### WORK TASK:
Quote, exactly, the line holding "relocated: świeca (szary)" and all lines after it to the end of the records below. Exclude pictures.

### Object tracking records:
☆ ☆ ☆ ☆ ☆ ☆ ☆
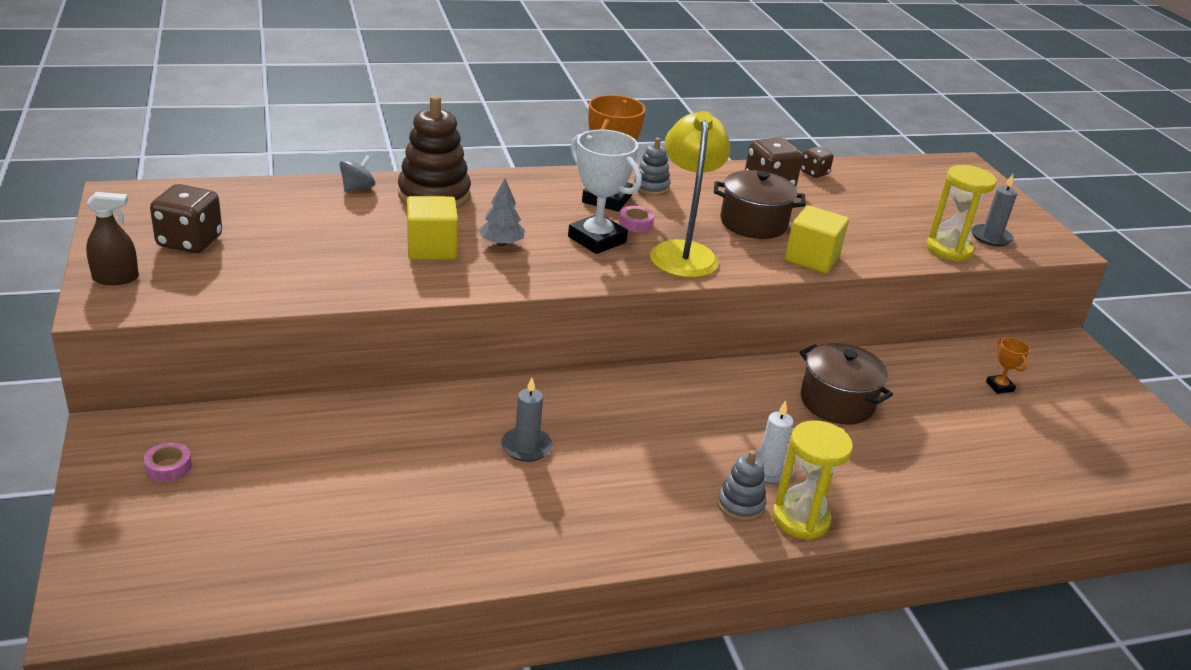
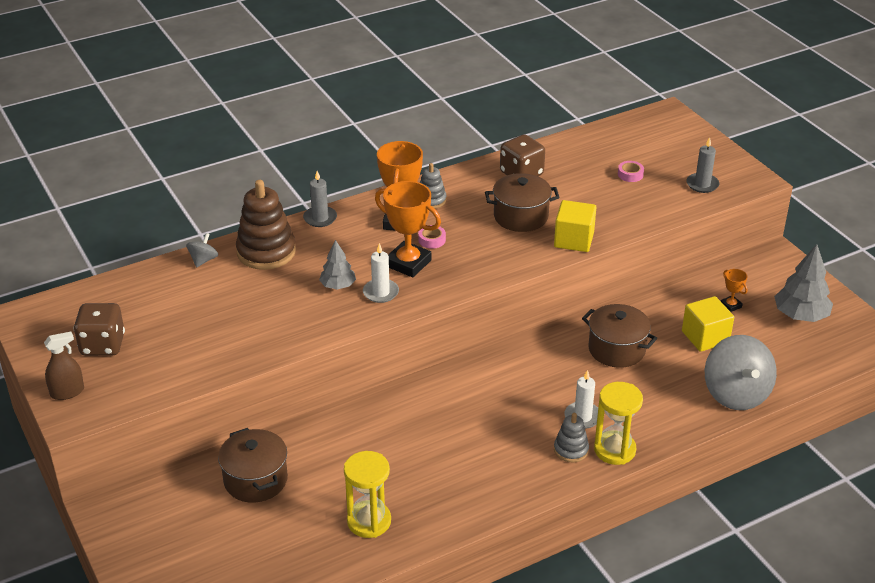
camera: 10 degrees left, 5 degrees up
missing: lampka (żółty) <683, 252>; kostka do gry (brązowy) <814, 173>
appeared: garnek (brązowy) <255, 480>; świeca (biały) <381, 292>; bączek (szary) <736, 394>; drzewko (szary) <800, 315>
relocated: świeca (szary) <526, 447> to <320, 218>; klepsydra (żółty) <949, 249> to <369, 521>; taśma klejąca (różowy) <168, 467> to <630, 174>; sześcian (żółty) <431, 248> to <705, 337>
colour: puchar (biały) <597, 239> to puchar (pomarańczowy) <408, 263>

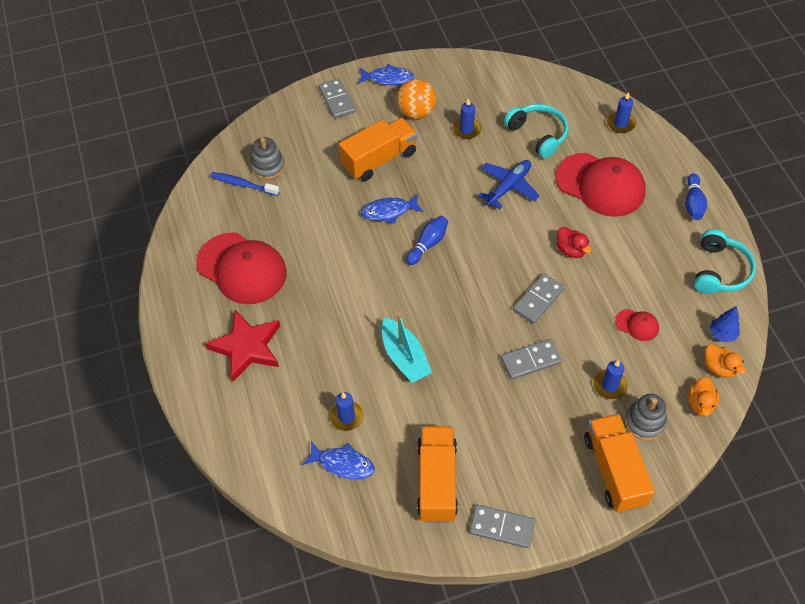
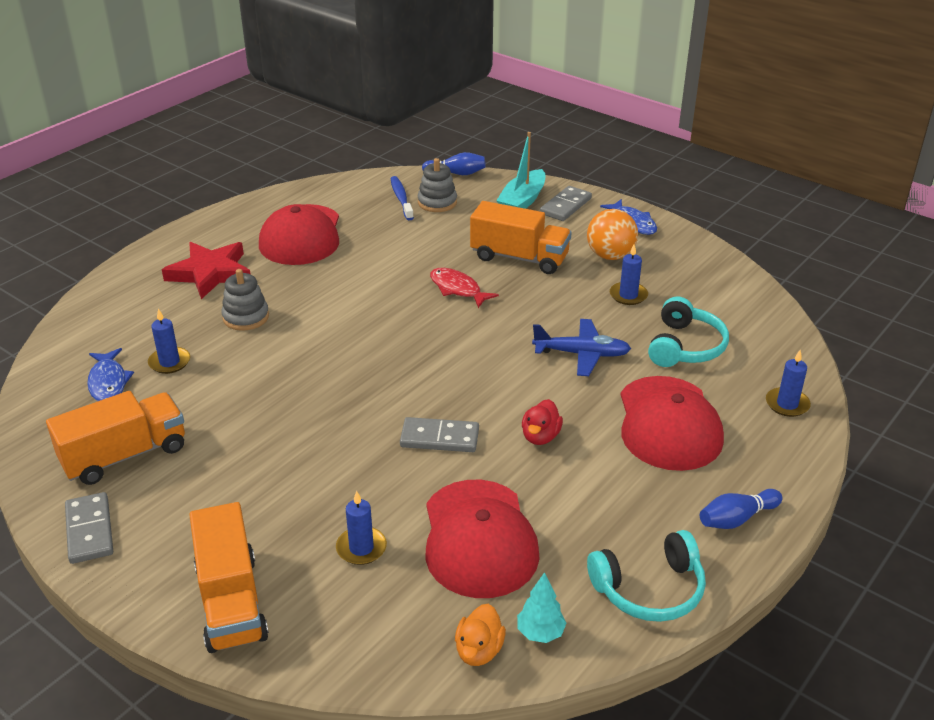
camera: 55 degrees right, 20 degrees down
missing: kostka domina (szary) <530, 360>; kaczka (pomarańczowy) <700, 404>
relocated: zabawka nakładanka (szary) <644, 422> to <246, 317>; kręgiel (niebieski) <428, 244> to <456, 173>; łódka (turkusowy) <404, 357> to <522, 201>
colour: ryba (niebieski) <389, 211> to ryba (czerwony) <457, 289>; drzewko (niebieski) <722, 334> to drzewko (turkusowy) <540, 633>
spun: ciężarówka (pomarańczowy) <614, 471> = <231, 602> 120 degrees clockwise
size: czapka (czerwony) <637, 325> = <479, 538> x2.28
☆ ☆ ☆ ☆ ☆ ☆ ☆
### TASK ANSWER:
relocated: świeca (szary) <526, 447> to <320, 218>; klepsydra (żółty) <949, 249> to <369, 521>; taśma klejąca (różowy) <168, 467> to <630, 174>; sześcian (żółty) <431, 248> to <705, 337>
colour: puchar (biały) <597, 239> to puchar (pomarańczowy) <408, 263>

camera: 55 degrees right, 20 degrees down
missing: kostka domina (szary) <530, 360>; kaczka (pomarańczowy) <700, 404>
relocated: zabawka nakładanka (szary) <644, 422> to <246, 317>; kręgiel (niebieski) <428, 244> to <456, 173>; łódka (turkusowy) <404, 357> to <522, 201>
colour: ryba (niebieski) <389, 211> to ryba (czerwony) <457, 289>; drzewko (niebieski) <722, 334> to drzewko (turkusowy) <540, 633>
spun: ciężarówka (pomarańczowy) <614, 471> = <231, 602> 120 degrees clockwise
size: czapka (czerwony) <637, 325> = <479, 538> x2.28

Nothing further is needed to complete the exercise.